- _Work instruction_: Line by line, repeat the material below exactly and leave the images out.

::::::

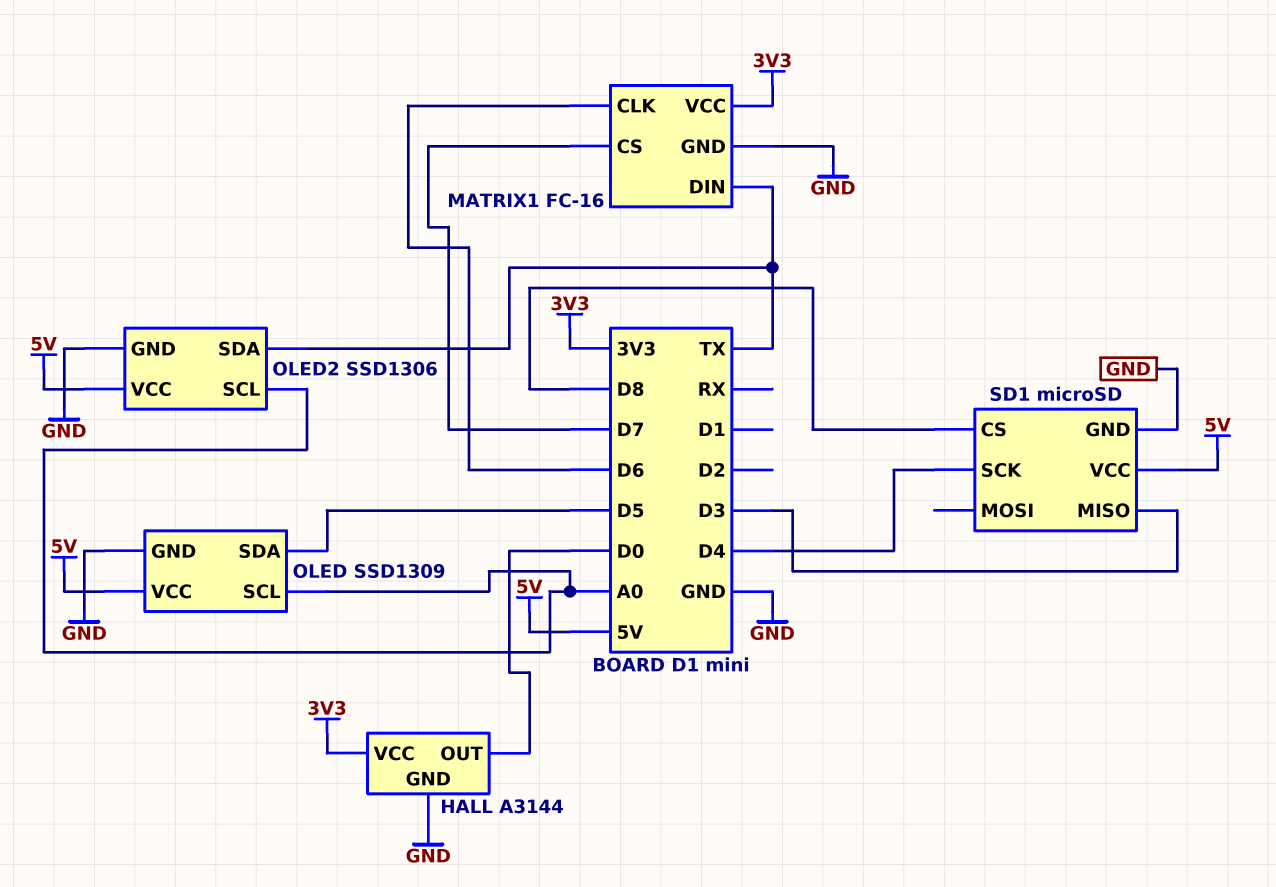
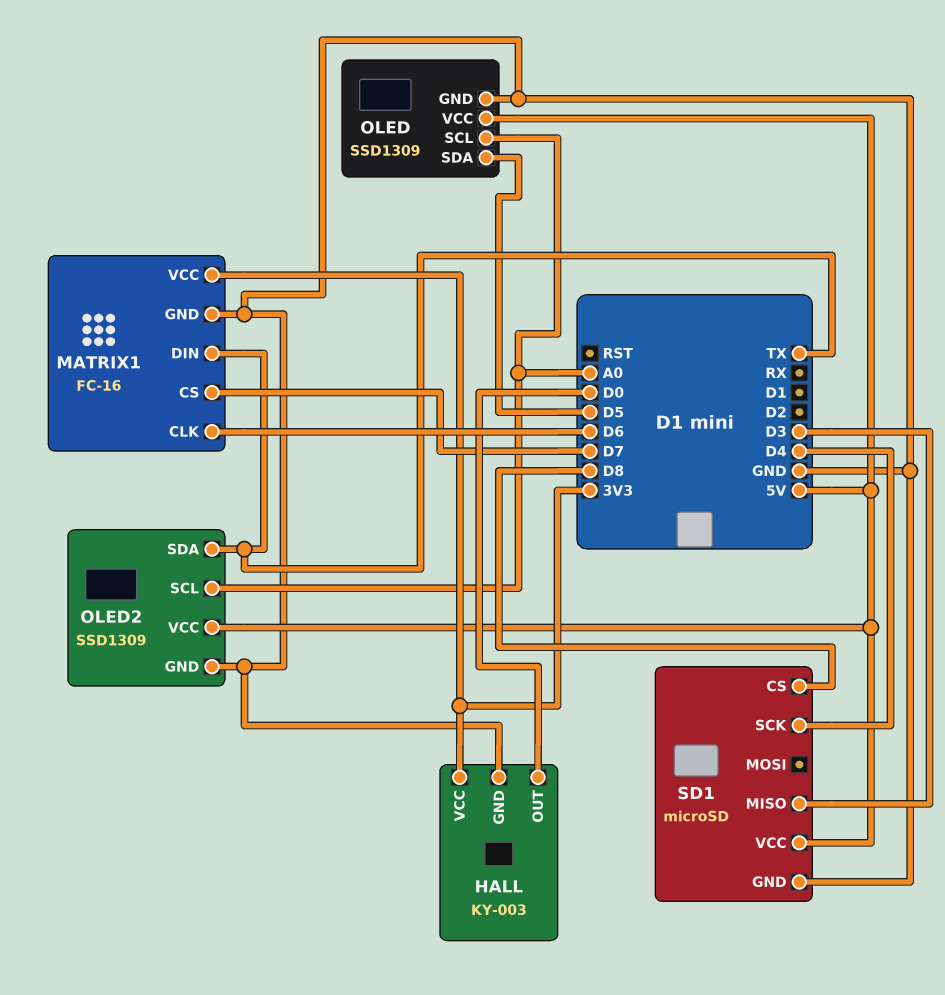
HALL: A3144 -> KY-003
OLED2: SSD1306 -> SSD1309

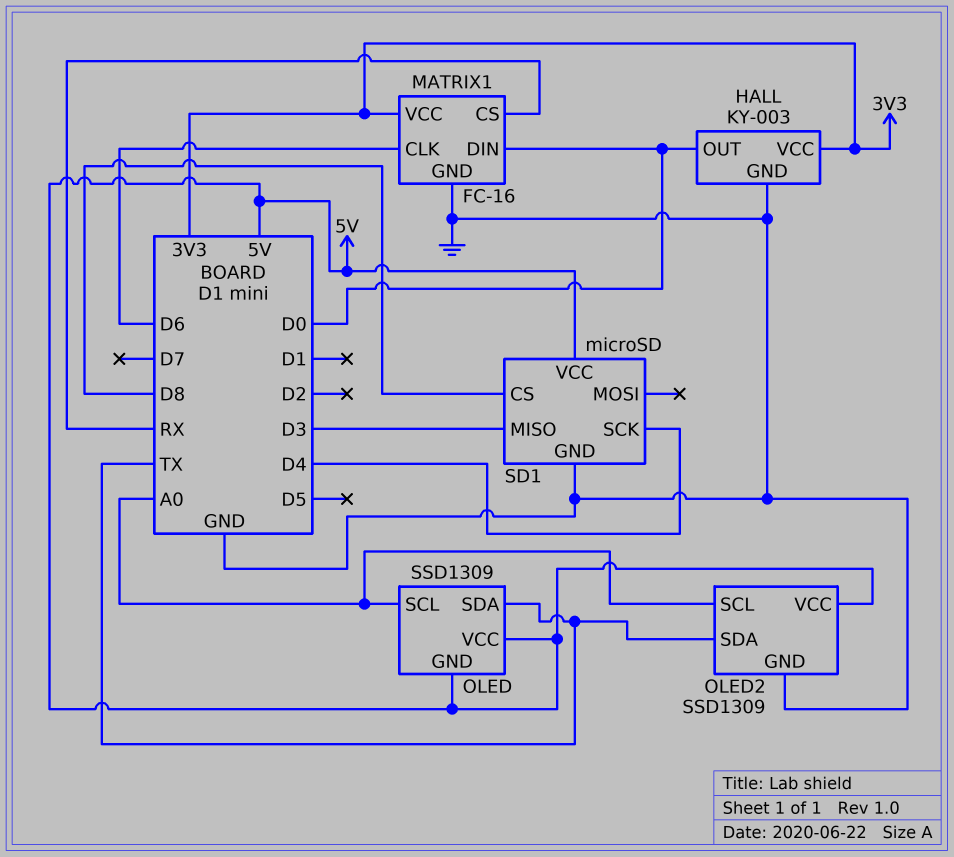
MATRIX1 pin CS: D7 -> RX
MATRIX1 pin DIN: TX -> D0
OLED pin GND: GND -> 5V
OLED pin SDA: D5 -> TX

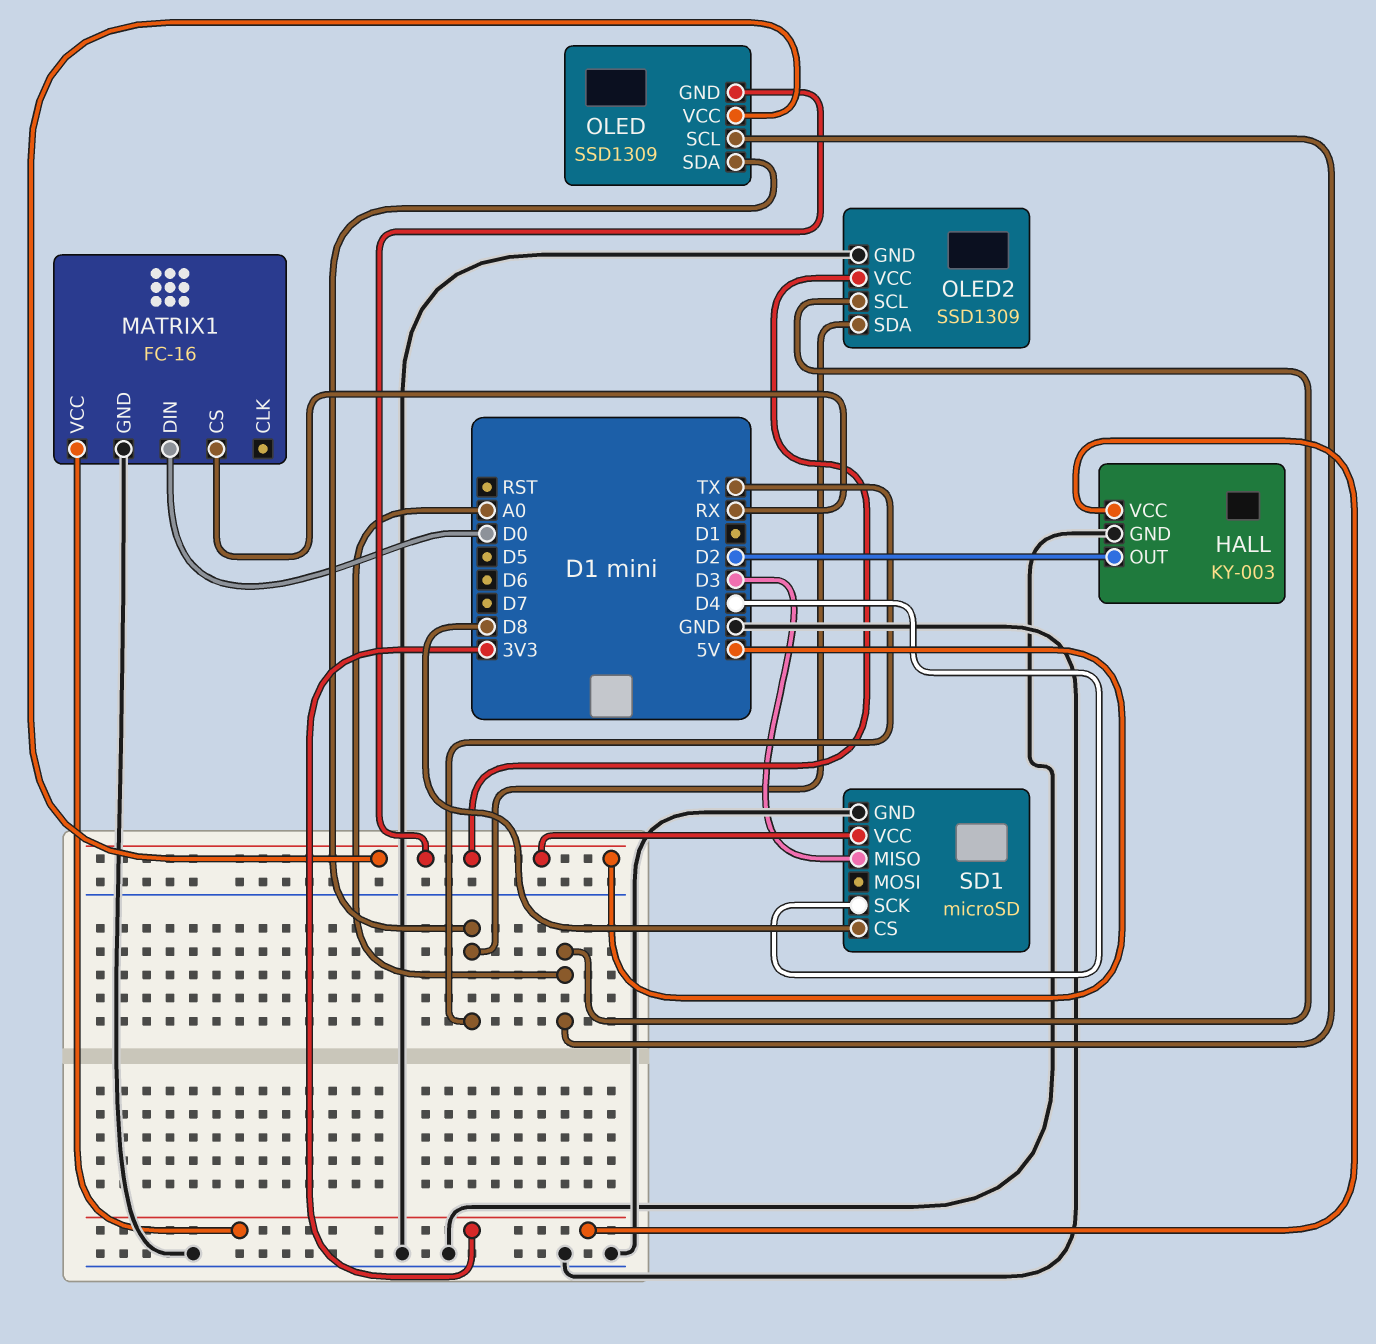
HALL pin OUT: D0 -> D2
MATRIX1 pin CLK: D6 -> none

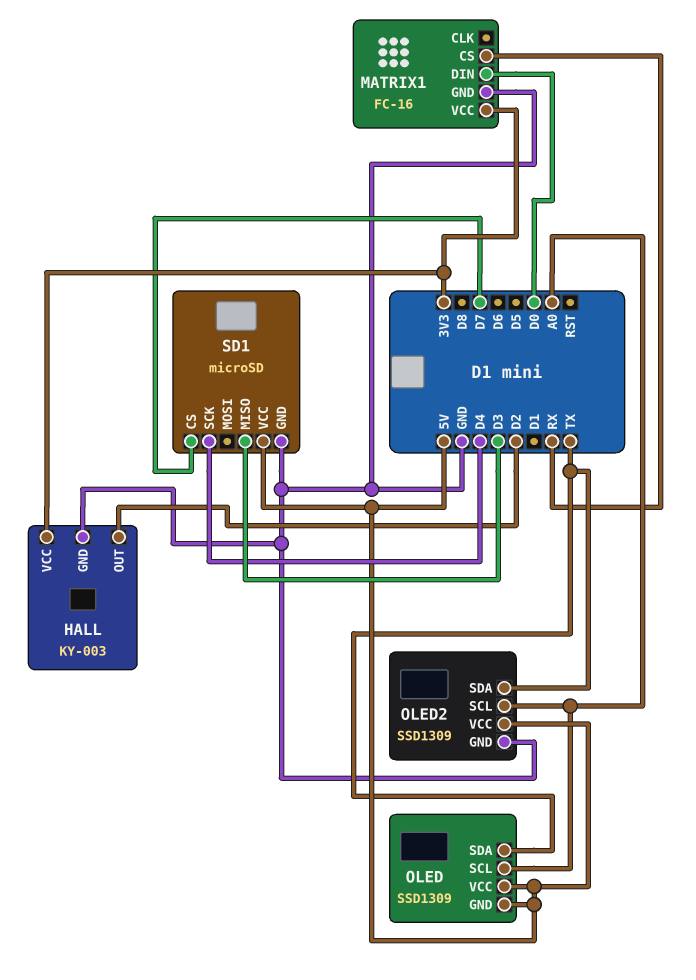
SD1 pin CS: D8 -> D7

::::::

- _Solution_:
HALL: A3144 -> KY-003
OLED2: SSD1306 -> SSD1309

MATRIX1 pin CS: D7 -> RX
MATRIX1 pin DIN: TX -> D0
OLED pin GND: GND -> 5V
OLED pin SDA: D5 -> TX

HALL pin OUT: D0 -> D2
MATRIX1 pin CLK: D6 -> none

SD1 pin CS: D8 -> D7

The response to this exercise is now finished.